Data provided:
┌────────

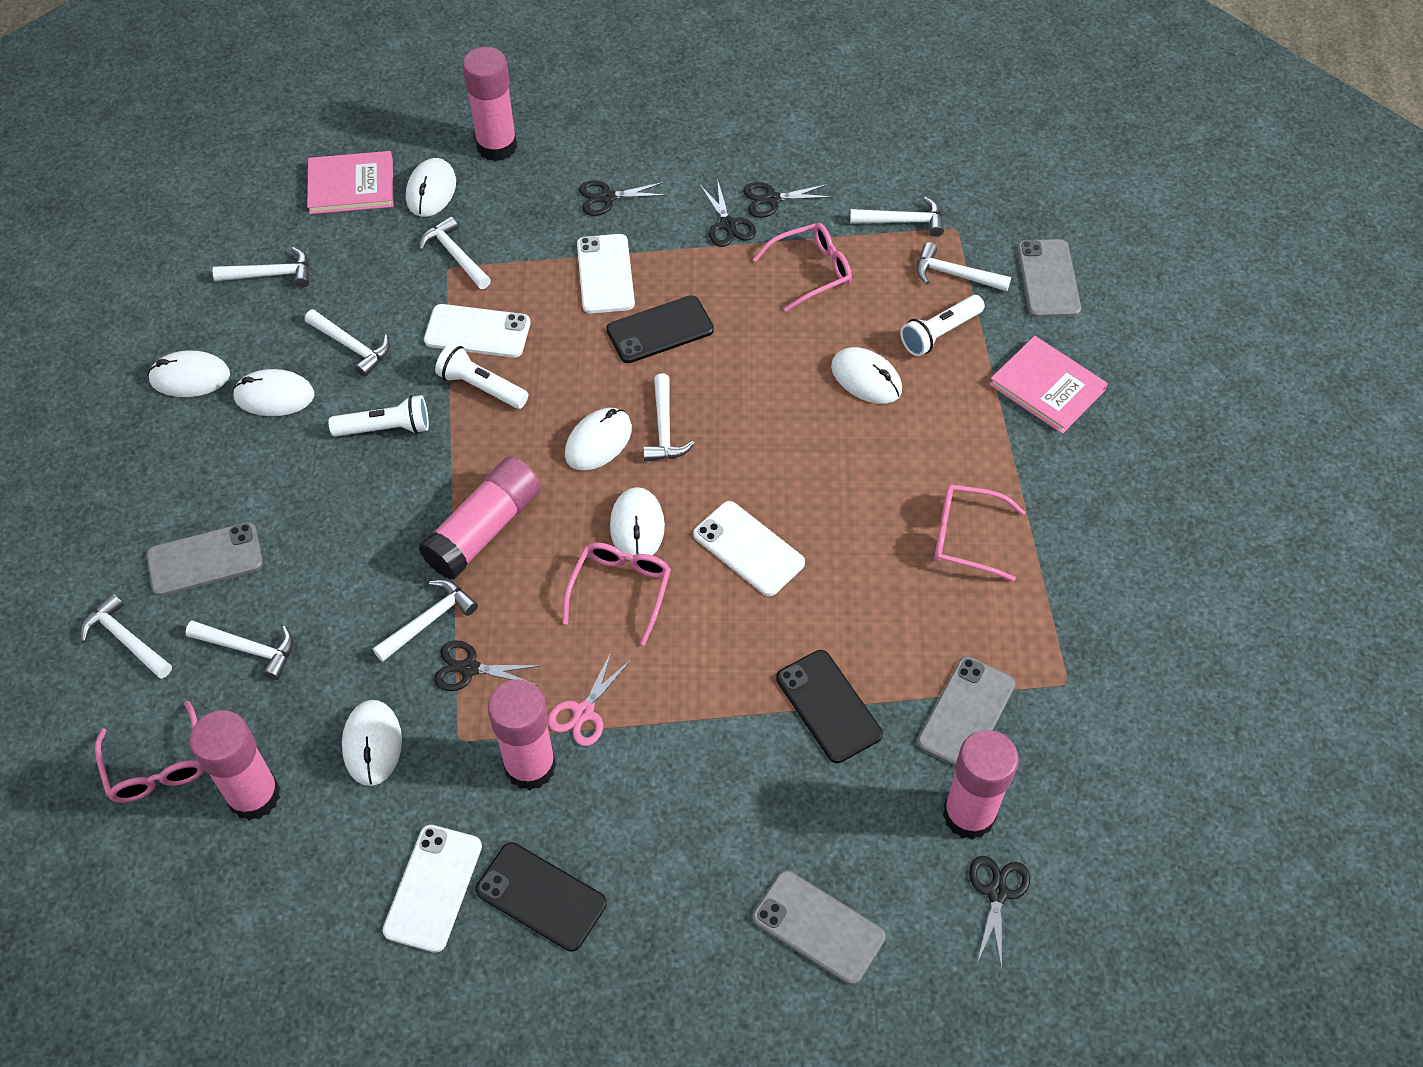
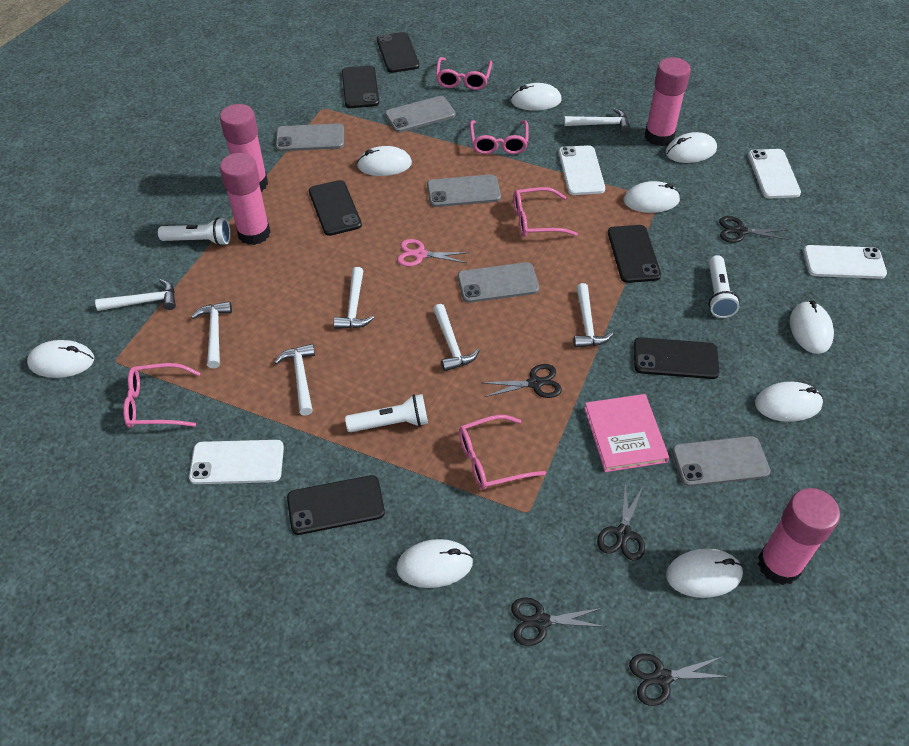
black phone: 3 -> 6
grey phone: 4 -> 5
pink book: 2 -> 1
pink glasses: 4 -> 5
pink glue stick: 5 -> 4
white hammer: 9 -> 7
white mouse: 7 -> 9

└────────
┌────────

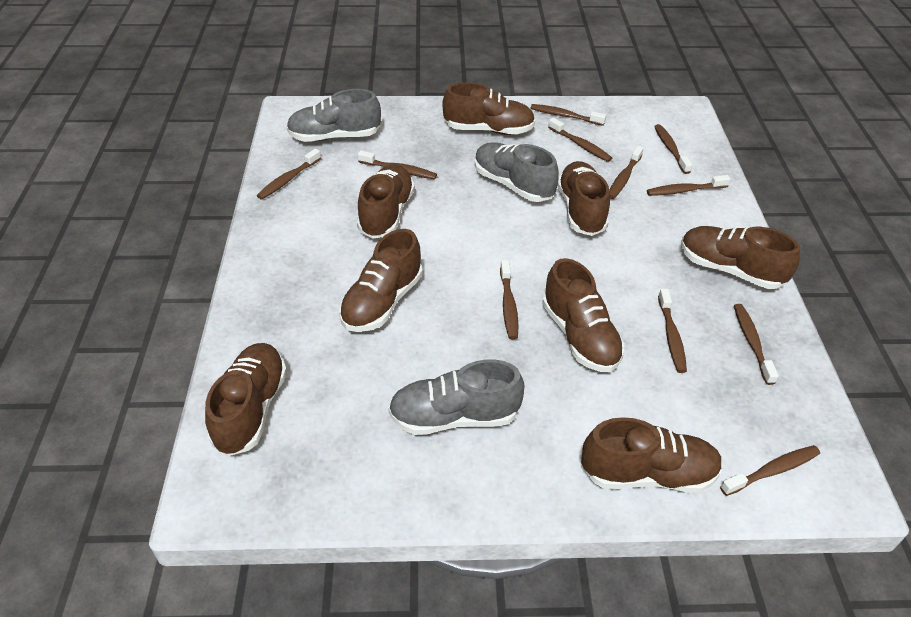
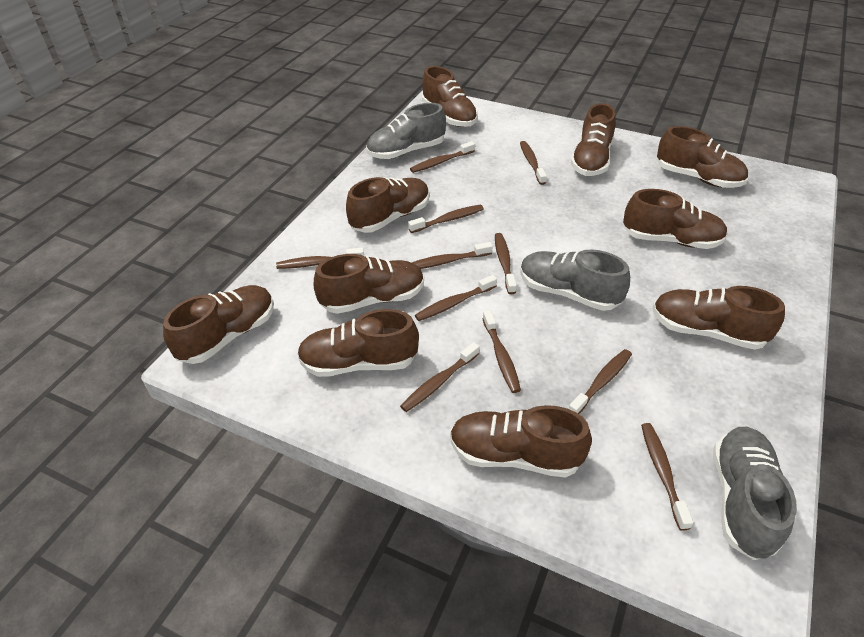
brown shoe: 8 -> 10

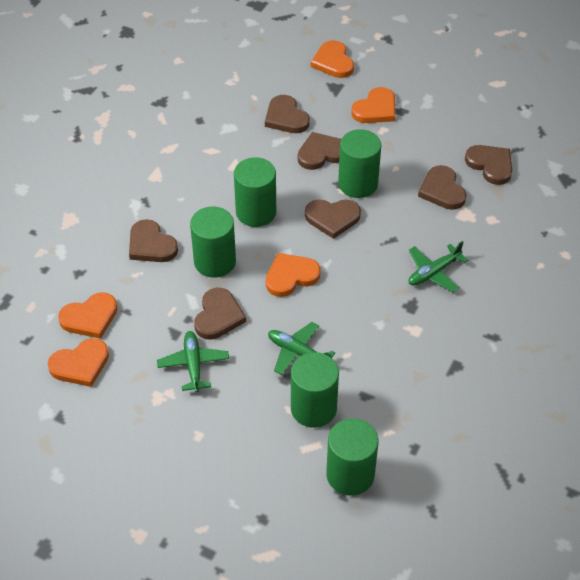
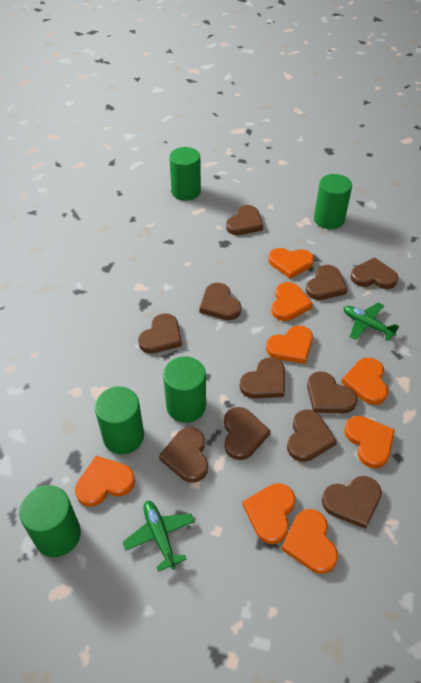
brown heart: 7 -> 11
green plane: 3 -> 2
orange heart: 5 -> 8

└────────
┌────────

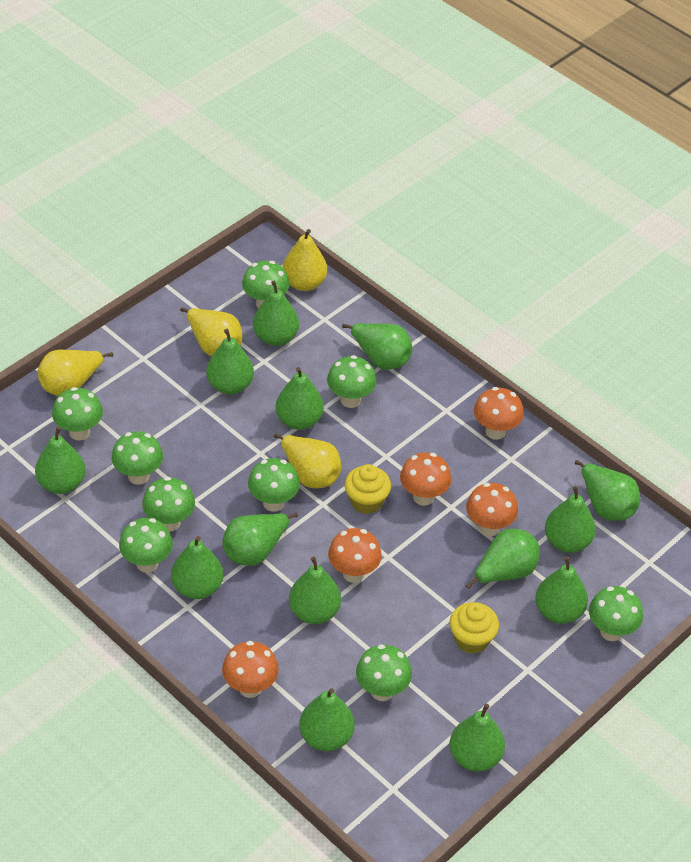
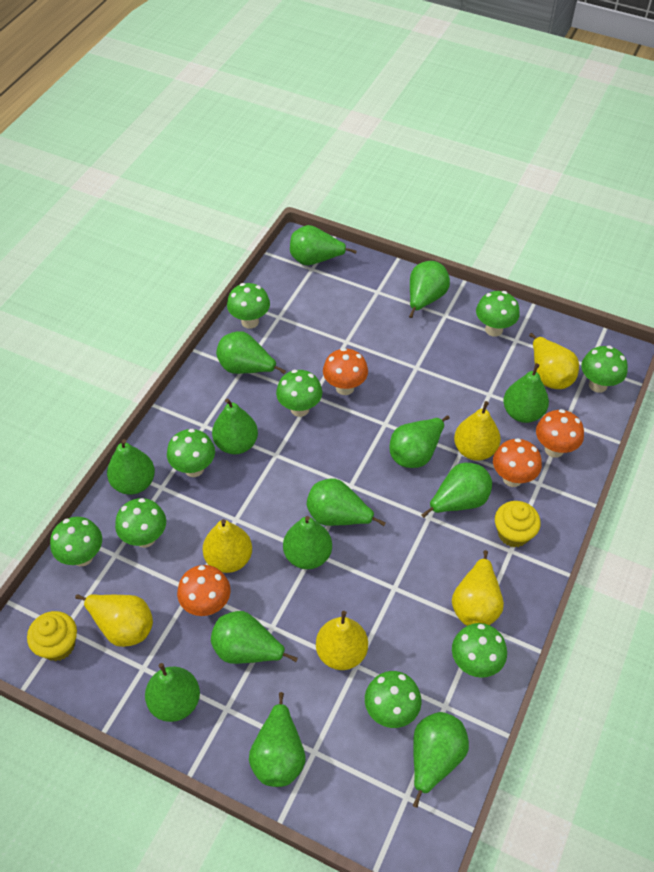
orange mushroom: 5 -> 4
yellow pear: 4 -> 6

└────────

Request: What you return must be an exact retyping of the lines above starting at the line with "black phone: 3 -> 6" and ending at the line with "white mouse: 7 -> 9", and nothing besides.

Response for this exercise:
black phone: 3 -> 6
grey phone: 4 -> 5
pink book: 2 -> 1
pink glasses: 4 -> 5
pink glue stick: 5 -> 4
white hammer: 9 -> 7
white mouse: 7 -> 9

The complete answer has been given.